Exercise: Repeat every line of the material, character for character.
#####
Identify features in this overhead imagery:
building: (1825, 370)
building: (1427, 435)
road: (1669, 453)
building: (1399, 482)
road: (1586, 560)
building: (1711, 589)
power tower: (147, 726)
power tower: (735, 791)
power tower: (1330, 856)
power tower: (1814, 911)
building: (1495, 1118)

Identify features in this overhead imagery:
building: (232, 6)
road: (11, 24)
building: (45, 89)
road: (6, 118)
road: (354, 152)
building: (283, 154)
#####
Output for this task:
Identify features in this overhead imagery:
building: (1825, 370)
building: (1427, 435)
road: (1669, 453)
building: (1399, 482)
road: (1586, 560)
building: (1711, 589)
power tower: (147, 726)
power tower: (735, 791)
power tower: (1330, 856)
power tower: (1814, 911)
building: (1495, 1118)

Identify features in this overhead imagery:
building: (232, 6)
road: (11, 24)
building: (45, 89)
road: (6, 118)
road: (354, 152)
building: (283, 154)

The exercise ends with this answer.